> _WHAT IS REQUIRED_: Nothing but the lines from the one containing "(820, 522) = (864, 467): turquoise" to the end of the data should be returned, each exactly as written.

> _RAW DATA_:
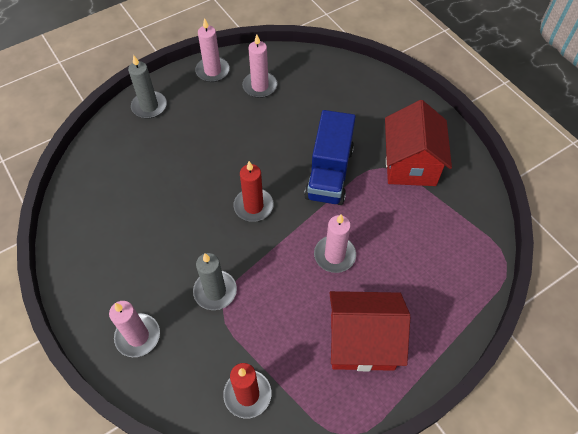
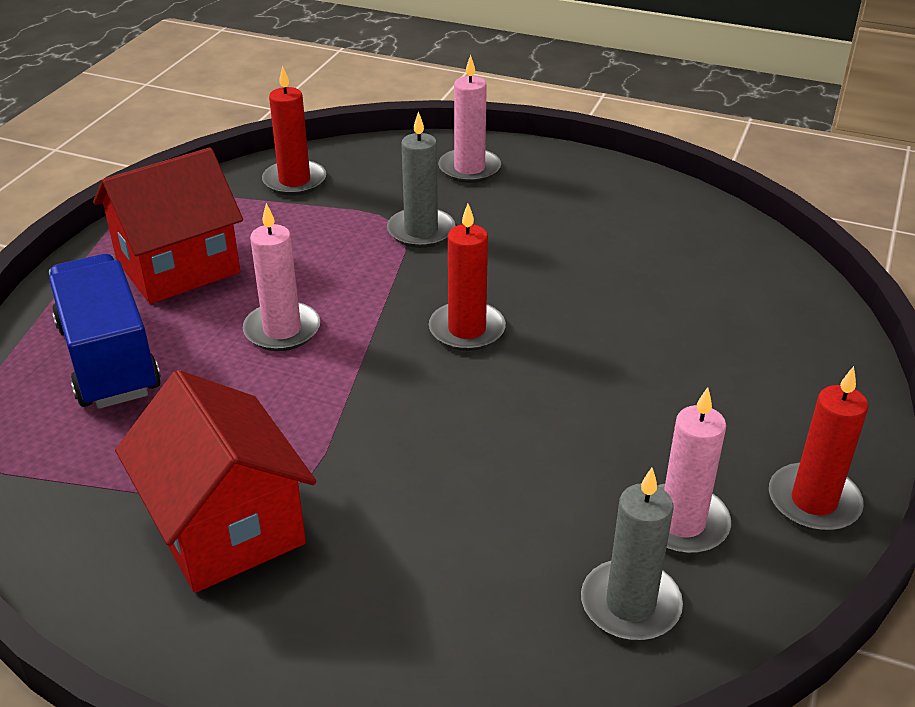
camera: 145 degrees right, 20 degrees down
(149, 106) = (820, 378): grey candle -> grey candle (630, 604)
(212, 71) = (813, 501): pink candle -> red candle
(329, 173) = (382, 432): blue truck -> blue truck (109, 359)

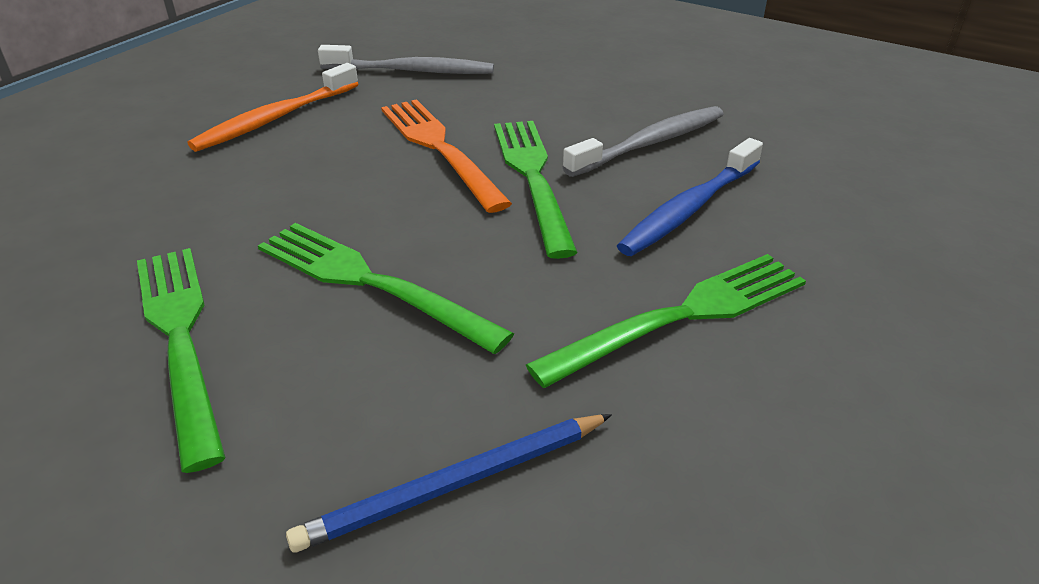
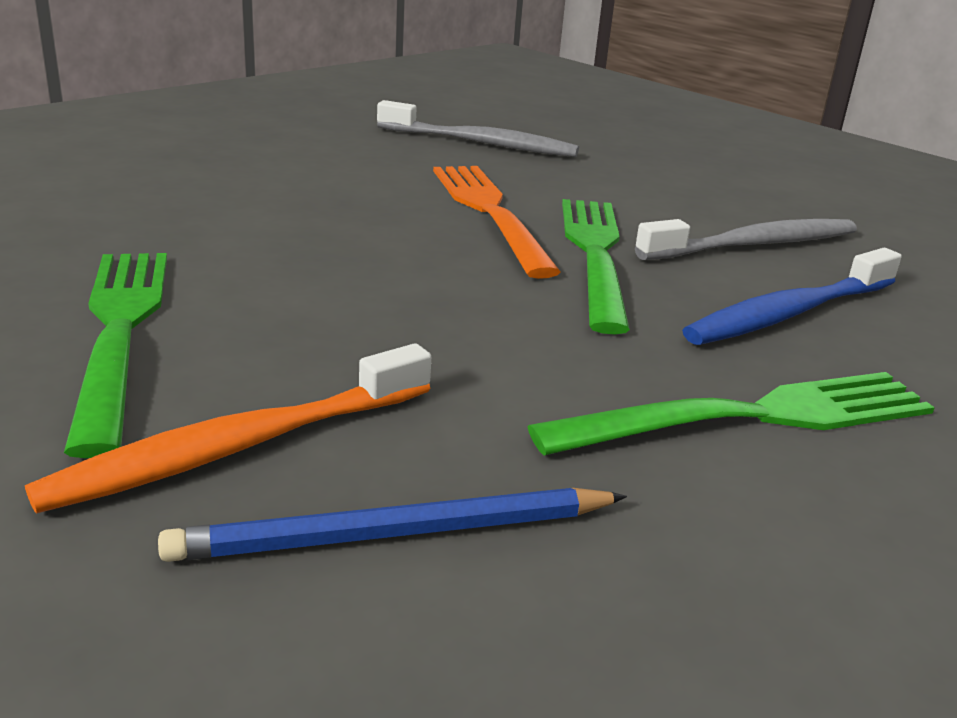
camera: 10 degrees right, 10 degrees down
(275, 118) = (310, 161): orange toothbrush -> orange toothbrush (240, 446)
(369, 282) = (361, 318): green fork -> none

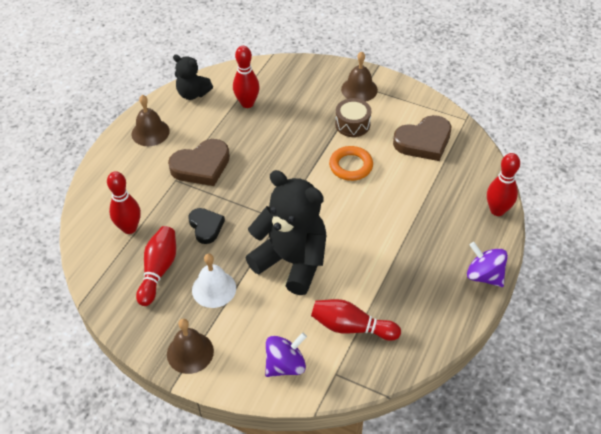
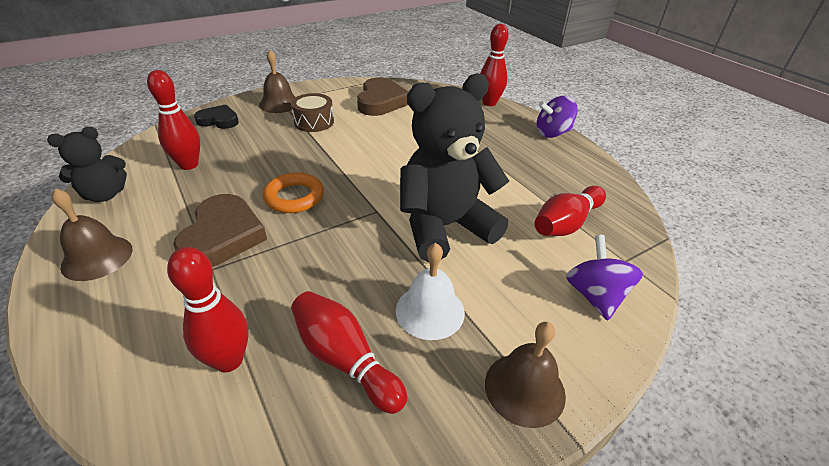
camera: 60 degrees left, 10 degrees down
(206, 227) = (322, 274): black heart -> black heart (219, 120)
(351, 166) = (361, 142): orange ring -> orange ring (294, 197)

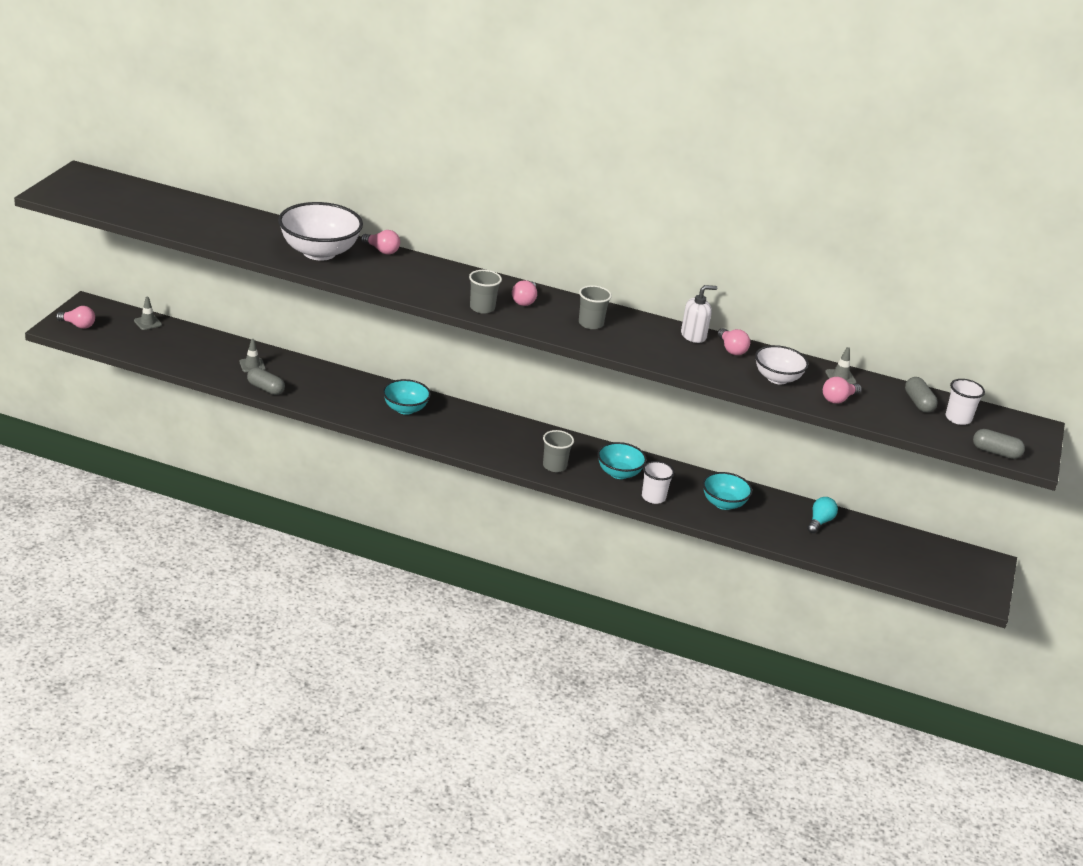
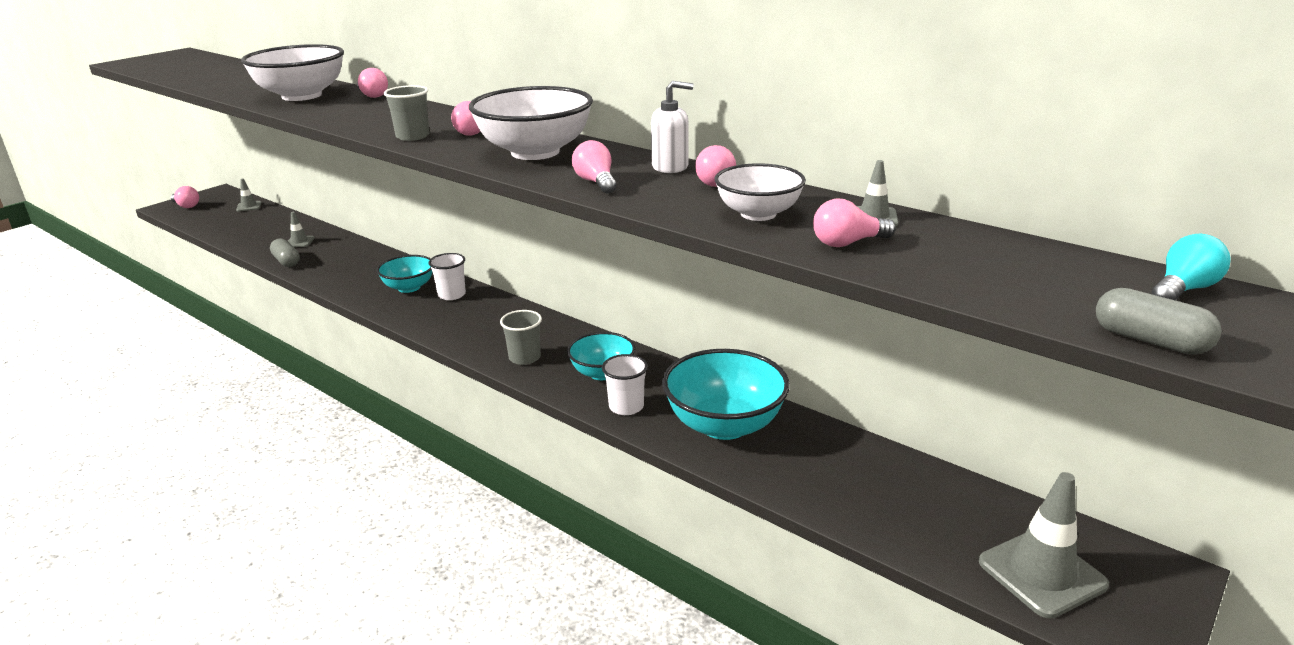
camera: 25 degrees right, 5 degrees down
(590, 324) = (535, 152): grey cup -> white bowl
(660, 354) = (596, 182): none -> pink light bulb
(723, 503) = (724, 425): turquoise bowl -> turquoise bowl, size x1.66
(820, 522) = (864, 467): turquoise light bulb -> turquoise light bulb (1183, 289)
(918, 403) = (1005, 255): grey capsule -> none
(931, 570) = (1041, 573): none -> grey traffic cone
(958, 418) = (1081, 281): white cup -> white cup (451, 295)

> _EXERCISE ANSWER_:
(820, 522) = (864, 467): turquoise light bulb -> turquoise light bulb (1183, 289)
(918, 403) = (1005, 255): grey capsule -> none
(931, 570) = (1041, 573): none -> grey traffic cone
(958, 418) = (1081, 281): white cup -> white cup (451, 295)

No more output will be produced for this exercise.